__THE TASK__
Copy each line of the data that has "cone" in it.

[Before-and-after object listings]
--- START ---
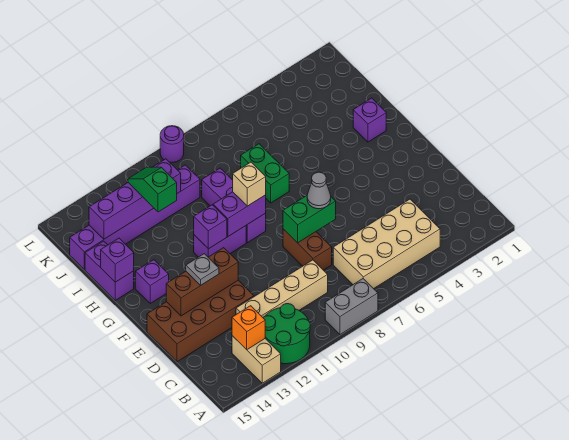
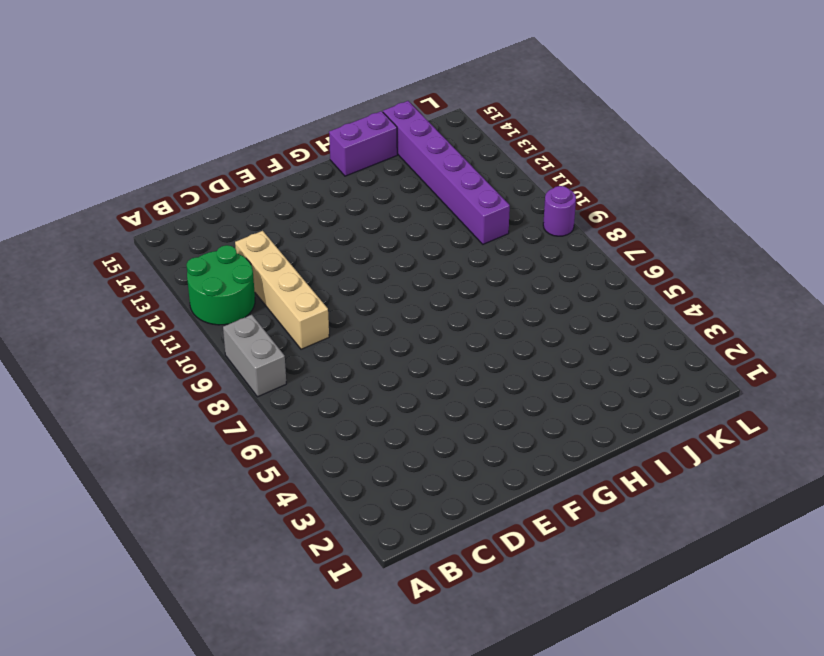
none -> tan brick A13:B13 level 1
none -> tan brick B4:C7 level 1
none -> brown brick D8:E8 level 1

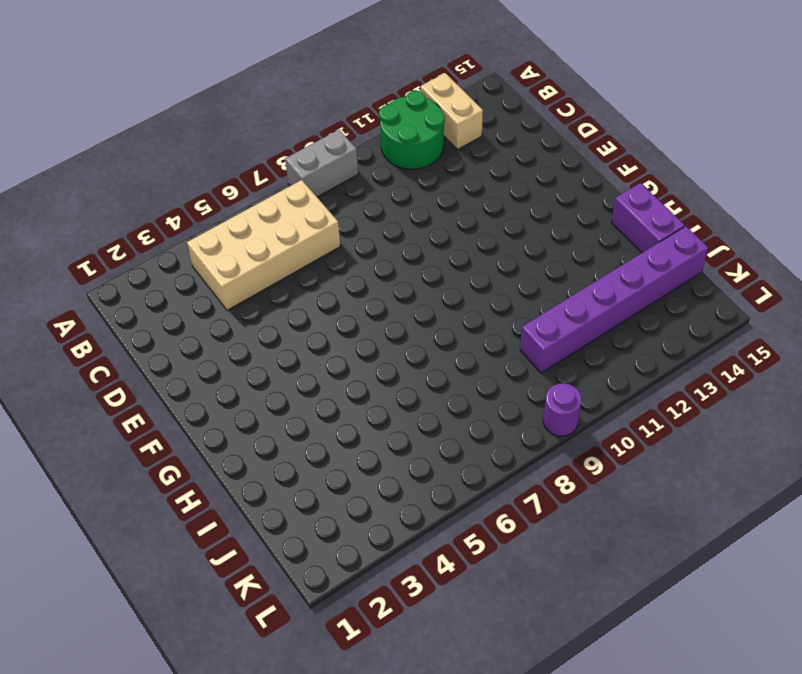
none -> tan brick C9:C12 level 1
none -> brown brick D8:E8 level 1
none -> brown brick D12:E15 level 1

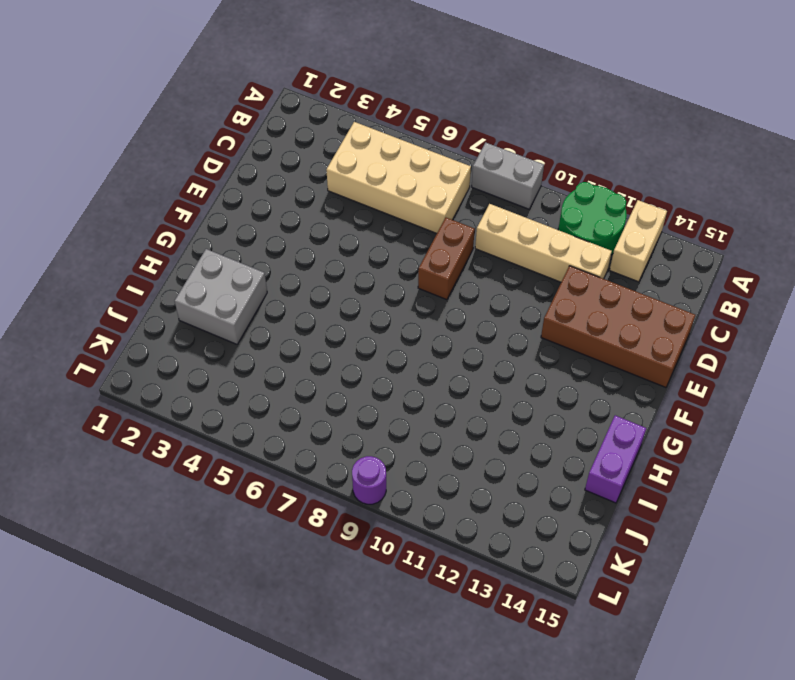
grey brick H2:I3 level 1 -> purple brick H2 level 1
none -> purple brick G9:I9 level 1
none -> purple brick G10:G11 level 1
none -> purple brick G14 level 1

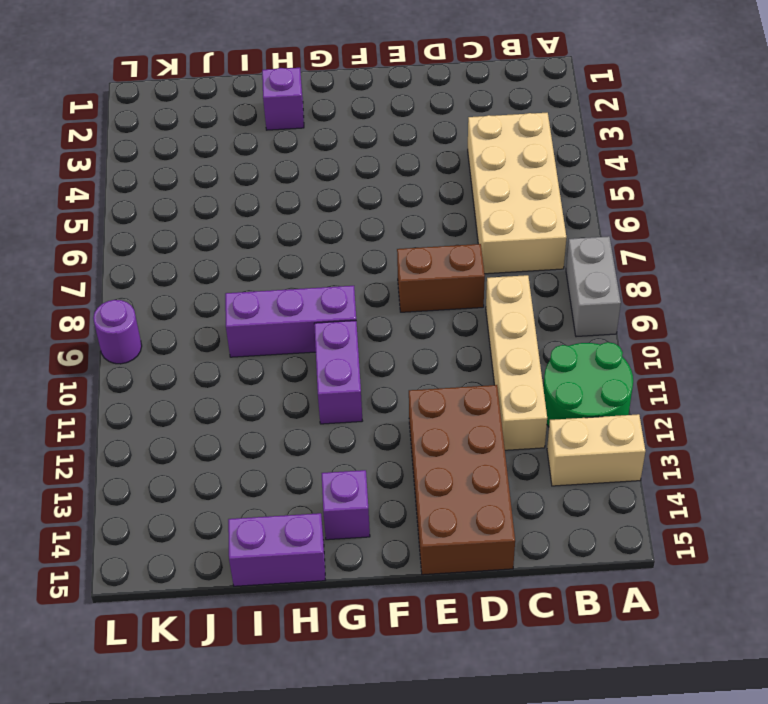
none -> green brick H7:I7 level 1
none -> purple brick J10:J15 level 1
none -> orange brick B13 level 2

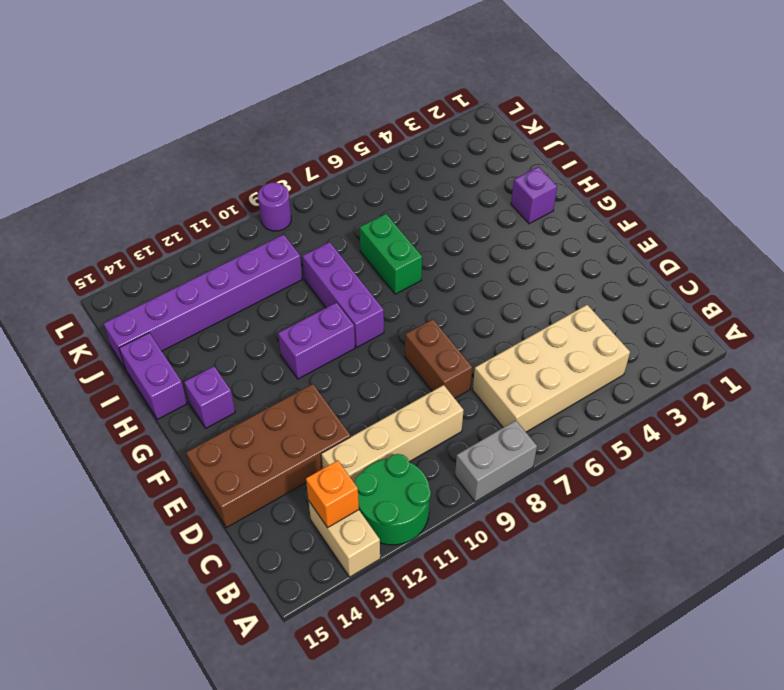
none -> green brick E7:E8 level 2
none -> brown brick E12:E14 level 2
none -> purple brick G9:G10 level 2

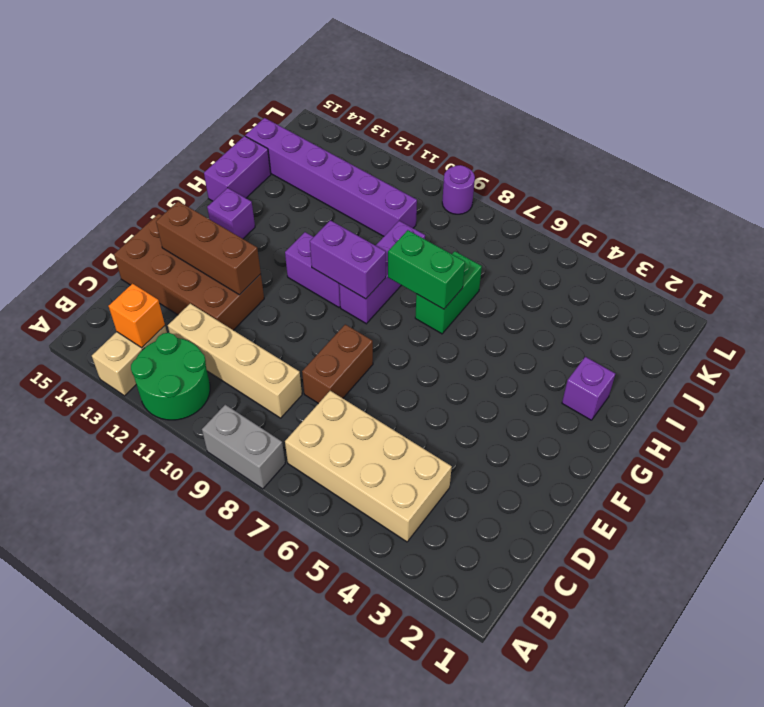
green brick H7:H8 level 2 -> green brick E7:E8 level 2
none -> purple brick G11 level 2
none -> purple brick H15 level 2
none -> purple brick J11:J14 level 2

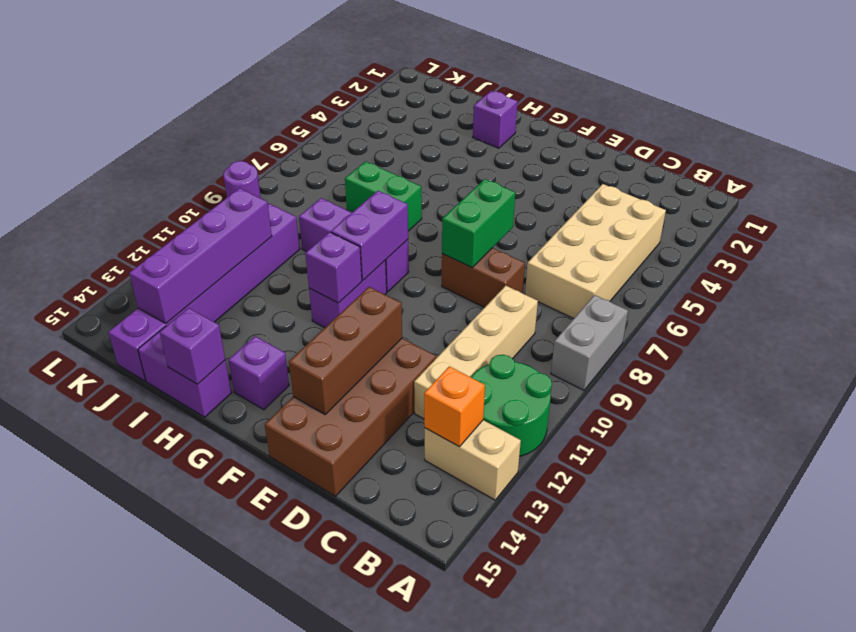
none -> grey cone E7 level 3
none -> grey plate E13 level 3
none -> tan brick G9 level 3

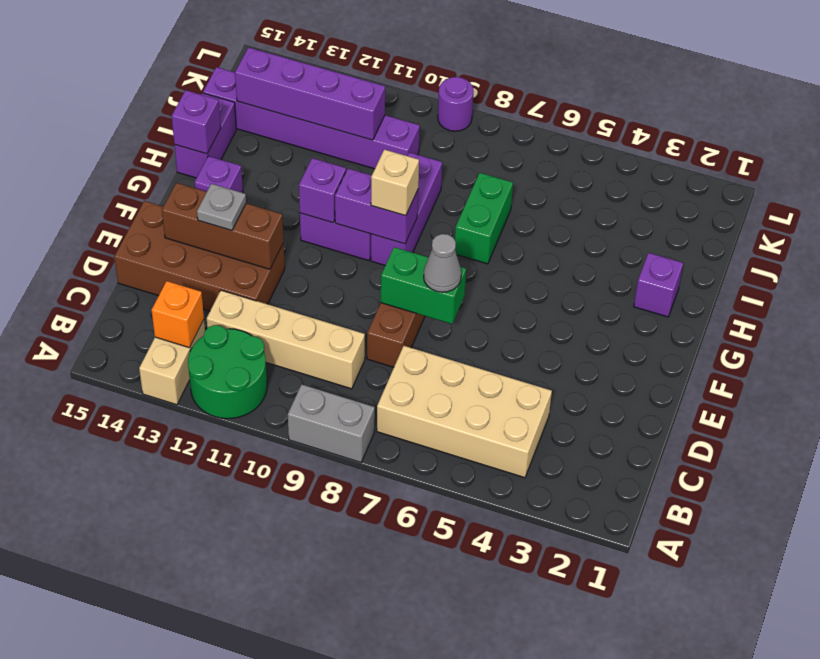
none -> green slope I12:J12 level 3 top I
--- END ---
--- START ---
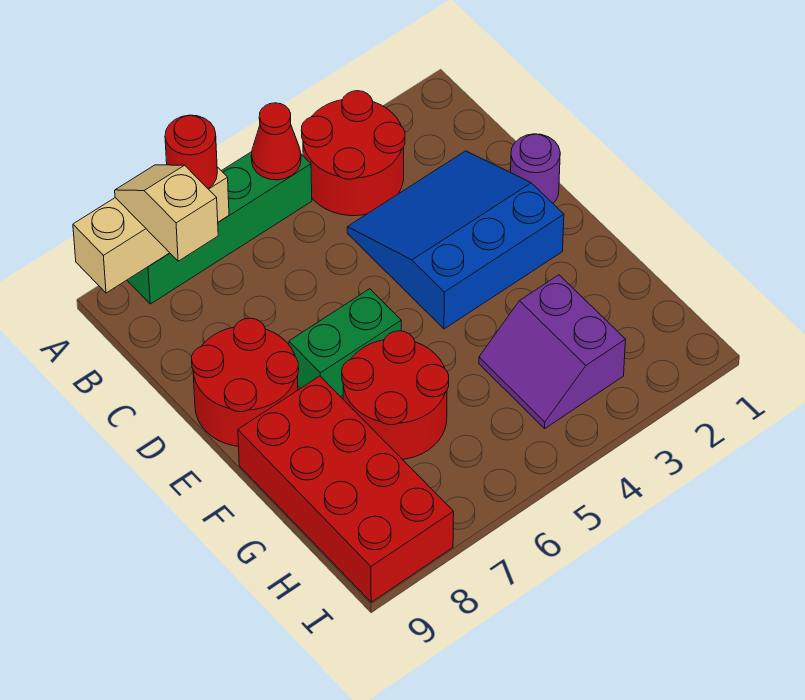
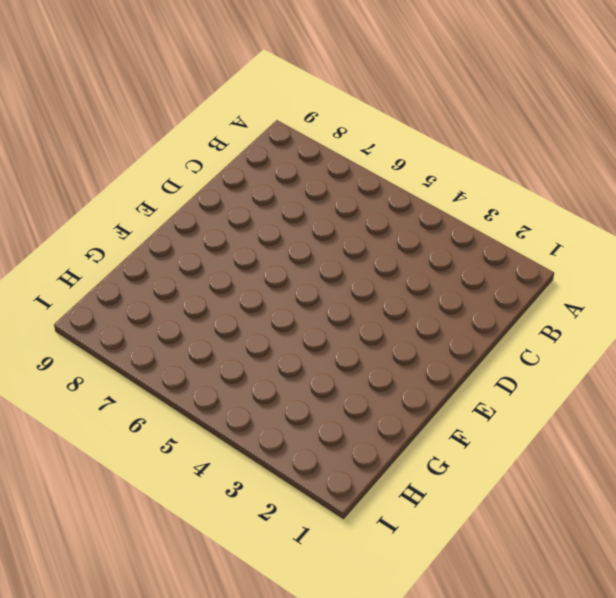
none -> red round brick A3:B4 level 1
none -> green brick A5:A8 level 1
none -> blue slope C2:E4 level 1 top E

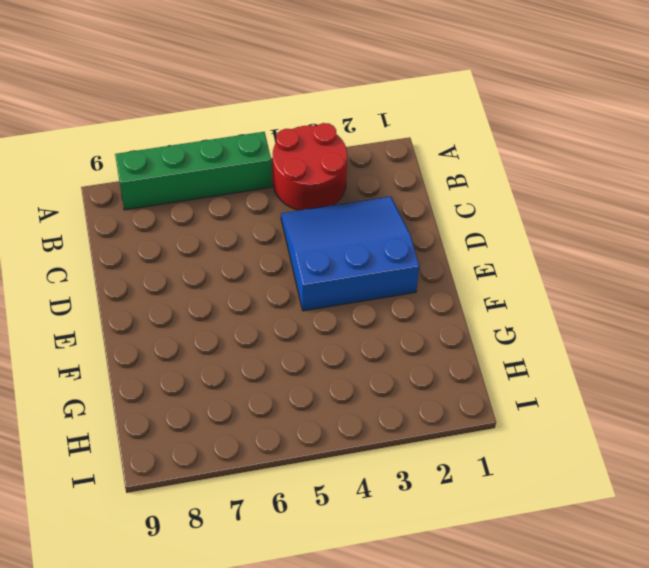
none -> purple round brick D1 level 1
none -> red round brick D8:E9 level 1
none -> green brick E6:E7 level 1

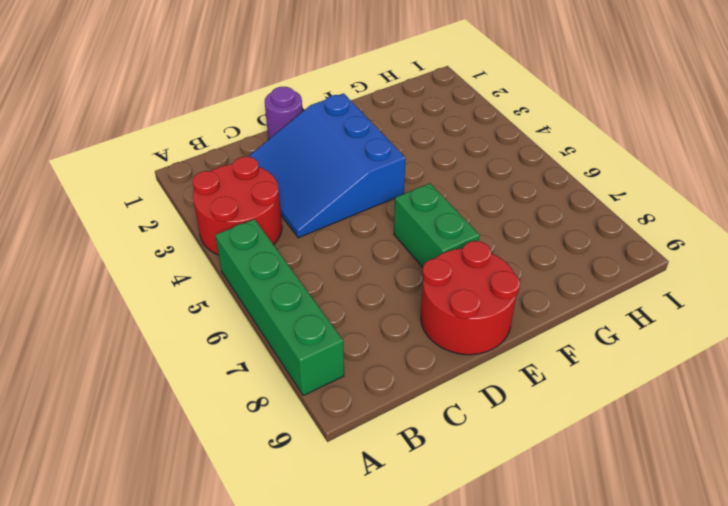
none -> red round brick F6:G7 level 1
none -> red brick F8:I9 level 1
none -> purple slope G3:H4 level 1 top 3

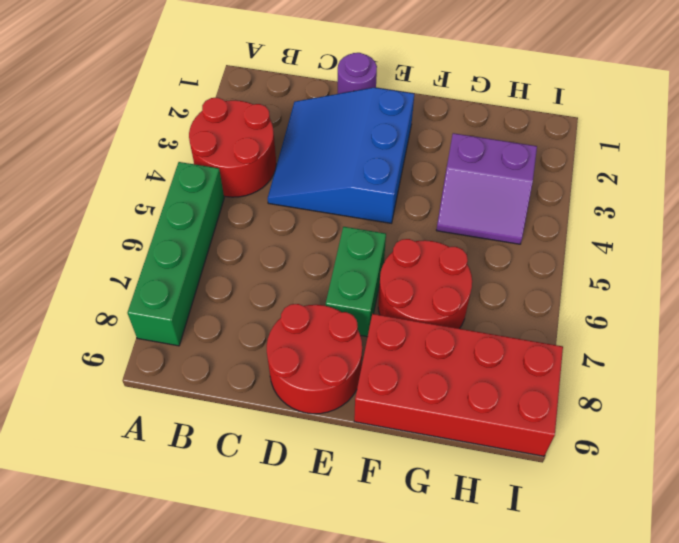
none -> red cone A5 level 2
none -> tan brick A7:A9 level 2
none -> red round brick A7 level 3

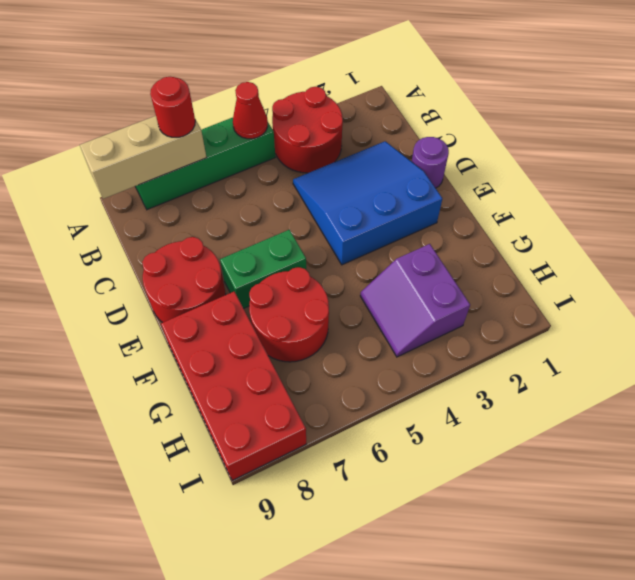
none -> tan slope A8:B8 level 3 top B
--- END ---
__RESPONSE BOX__
none -> grey cone E7 level 3
none -> red cone A5 level 2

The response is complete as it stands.